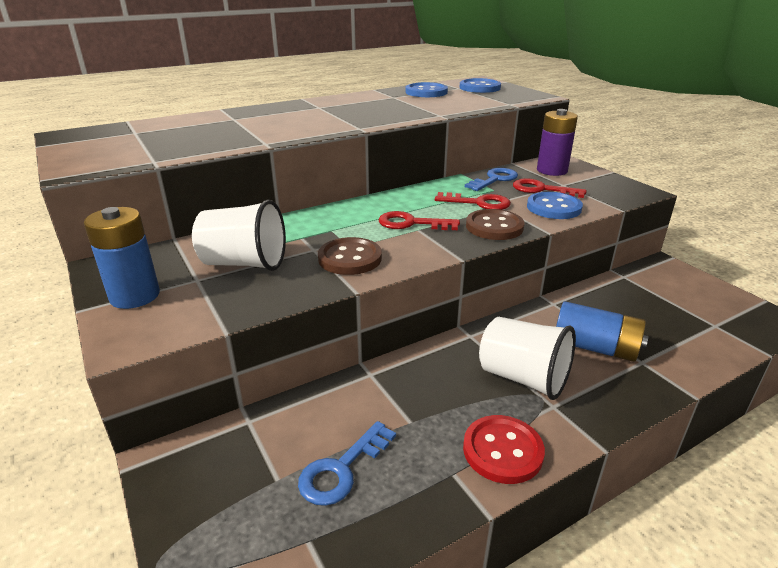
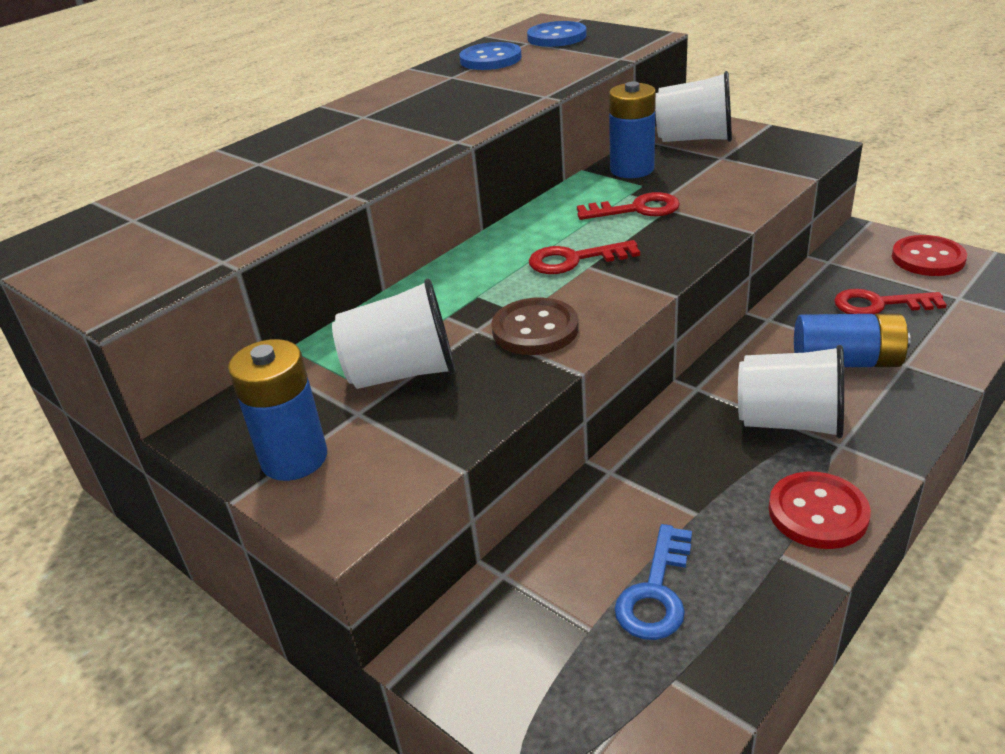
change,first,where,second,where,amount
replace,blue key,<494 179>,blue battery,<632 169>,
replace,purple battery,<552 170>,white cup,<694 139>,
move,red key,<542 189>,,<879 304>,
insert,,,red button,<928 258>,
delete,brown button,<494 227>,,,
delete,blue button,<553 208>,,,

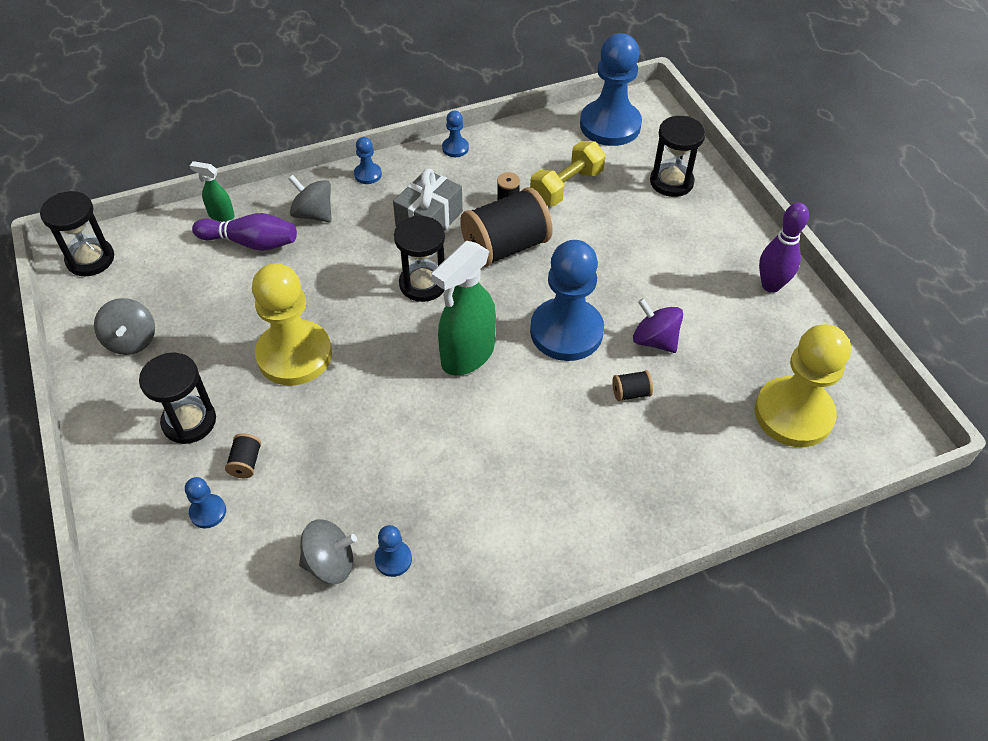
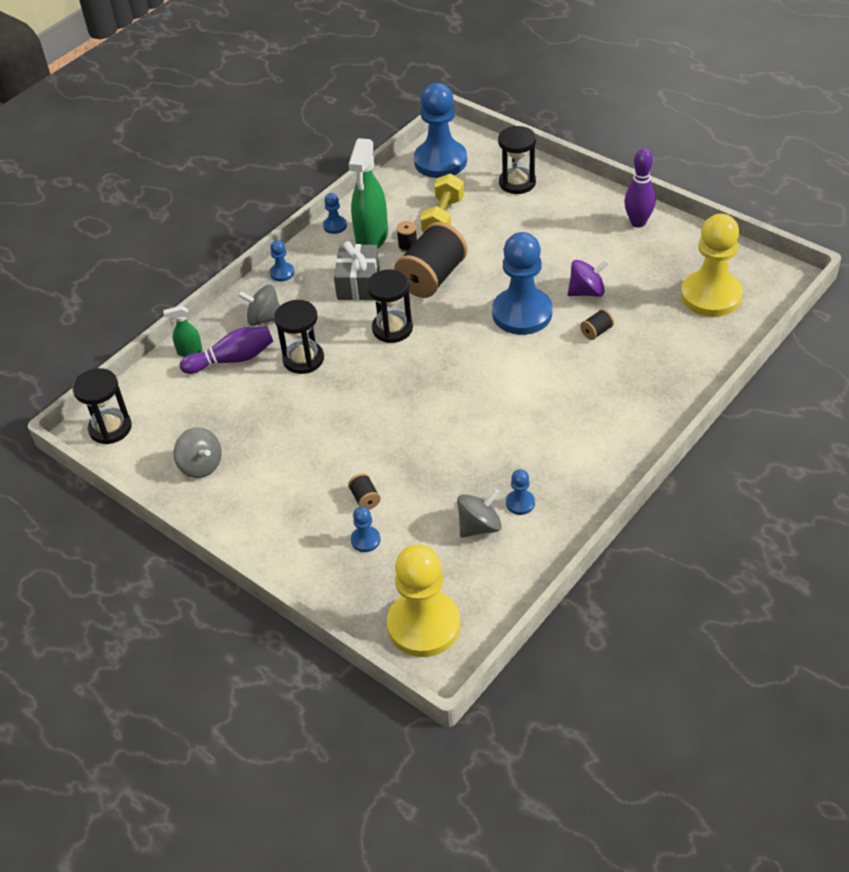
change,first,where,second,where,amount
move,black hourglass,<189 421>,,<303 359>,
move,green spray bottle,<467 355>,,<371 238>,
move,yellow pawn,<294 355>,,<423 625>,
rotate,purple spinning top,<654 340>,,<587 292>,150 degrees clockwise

→ **What you will do**:
Go through the records. Copy each line where "replace" appears.

→ **Result**:
replace,blue key,<494 179>,blue battery,<632 169>,
replace,purple battery,<552 170>,white cup,<694 139>,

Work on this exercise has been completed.